Please restate all of the records word for word, setting the pictures aside.

###

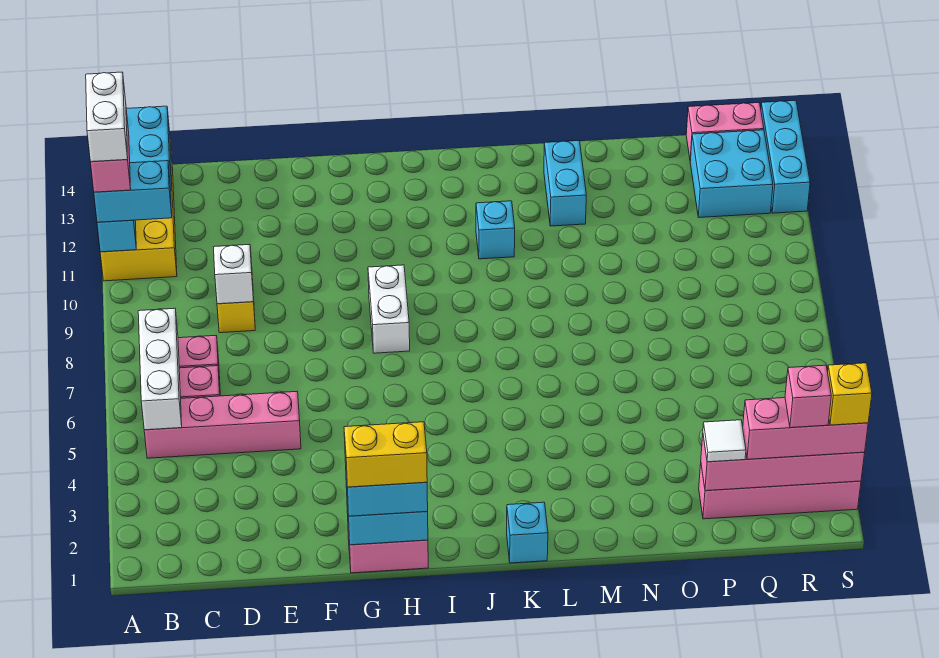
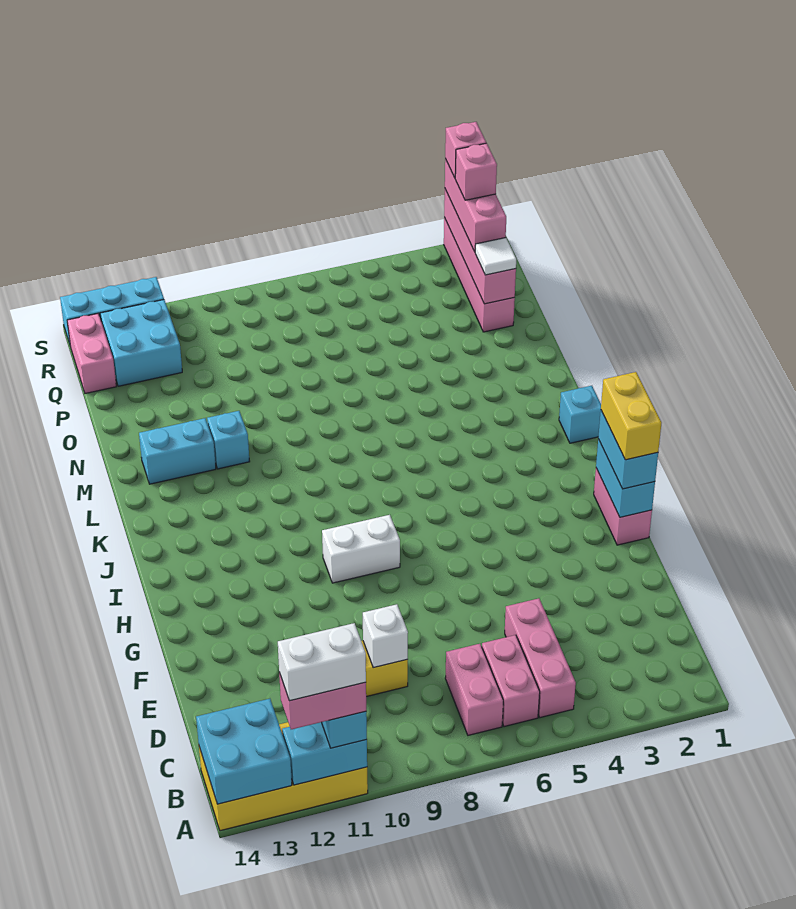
pink brick B5:E5 level 1 -> pink brick B5:D5 level 1
white brick B5:B7 level 2 -> none
cyan brick K11 level 1 -> cyan brick M11 level 1
yellow brick S2 level 4 -> pink brick S2 level 4

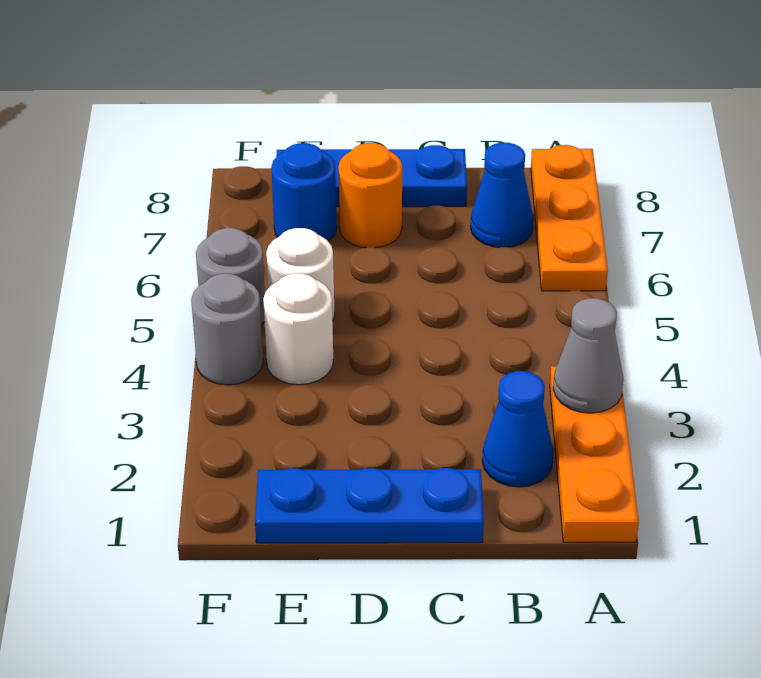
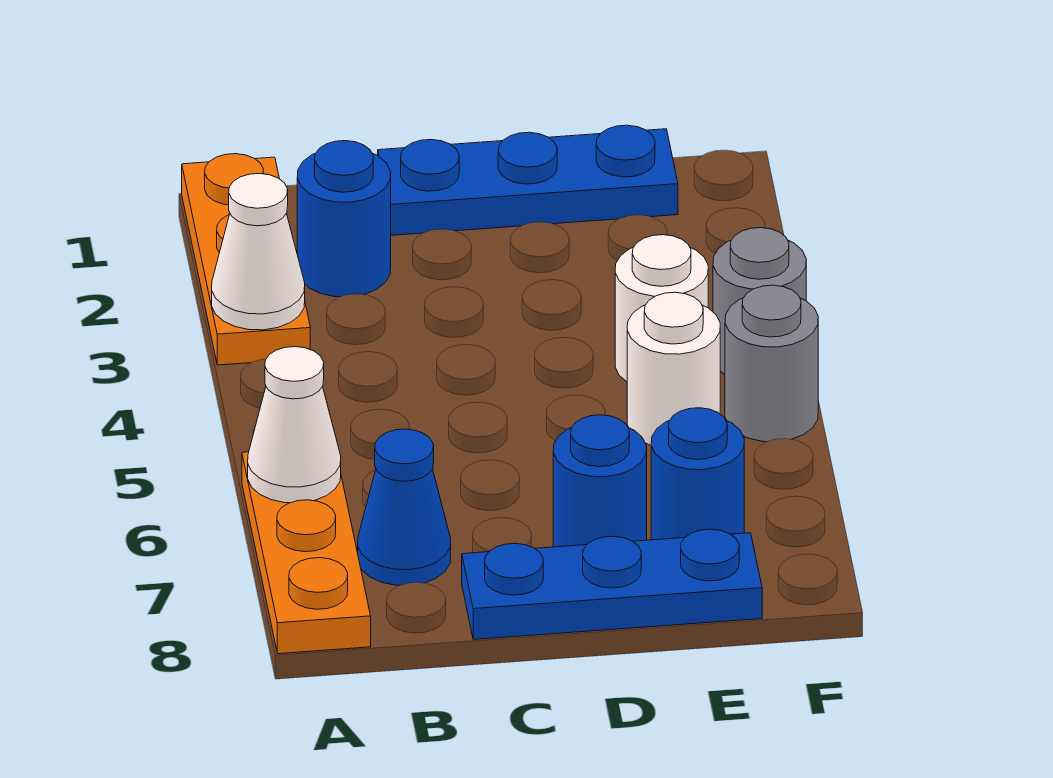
grey cone A3 level 2 -> white cone A3 level 2
none -> white cone A6 level 2
blue cone B2 level 1 -> blue round brick B2 level 1
orange round brick D7 level 1 -> blue round brick D7 level 1

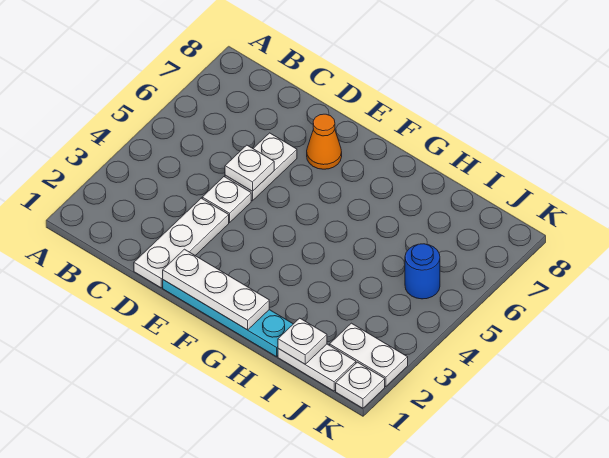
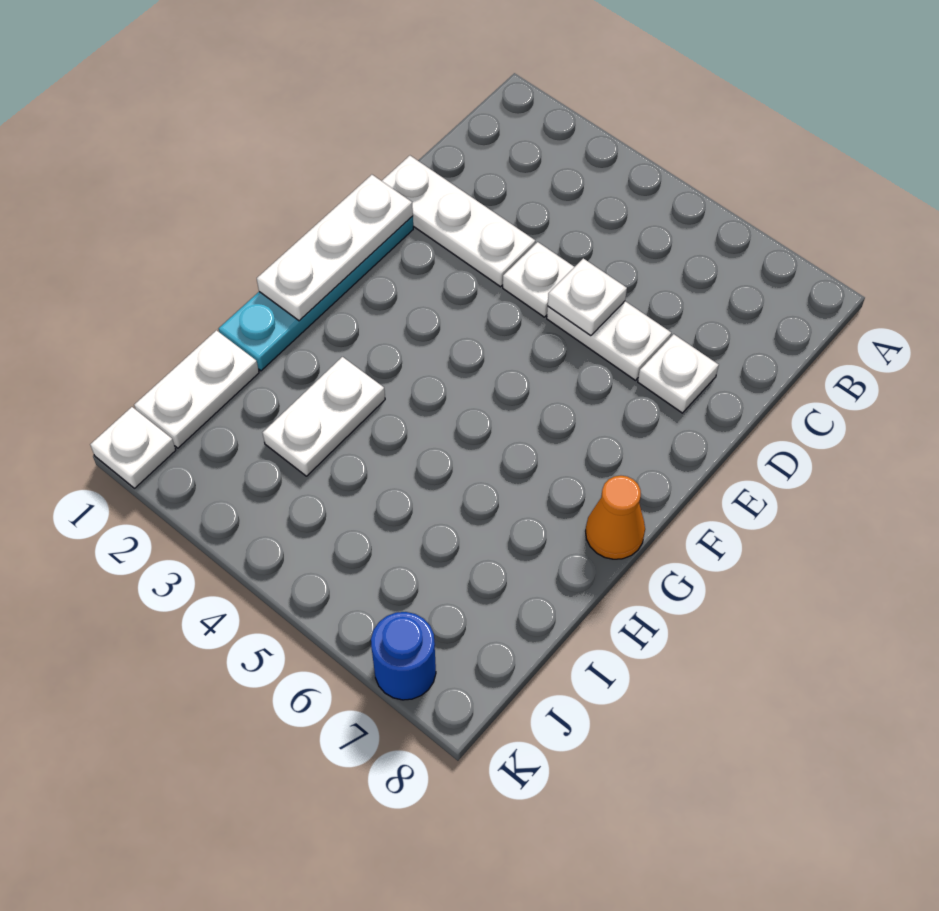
orange cone E7 level 1 -> orange cone G8 level 1
white plate I1 level 2 -> white plate D7 level 1
white plate J2:K2 level 1 -> white plate H3:I3 level 1
blue round brick J5 level 1 -> blue round brick K7 level 1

###

▶ Output
pink brick B5:E5 level 1 -> pink brick B5:D5 level 1
white brick B5:B7 level 2 -> none
cyan brick K11 level 1 -> cyan brick M11 level 1
yellow brick S2 level 4 -> pink brick S2 level 4

grey cone A3 level 2 -> white cone A3 level 2
none -> white cone A6 level 2
blue cone B2 level 1 -> blue round brick B2 level 1
orange round brick D7 level 1 -> blue round brick D7 level 1

orange cone E7 level 1 -> orange cone G8 level 1
white plate I1 level 2 -> white plate D7 level 1
white plate J2:K2 level 1 -> white plate H3:I3 level 1
blue round brick J5 level 1 -> blue round brick K7 level 1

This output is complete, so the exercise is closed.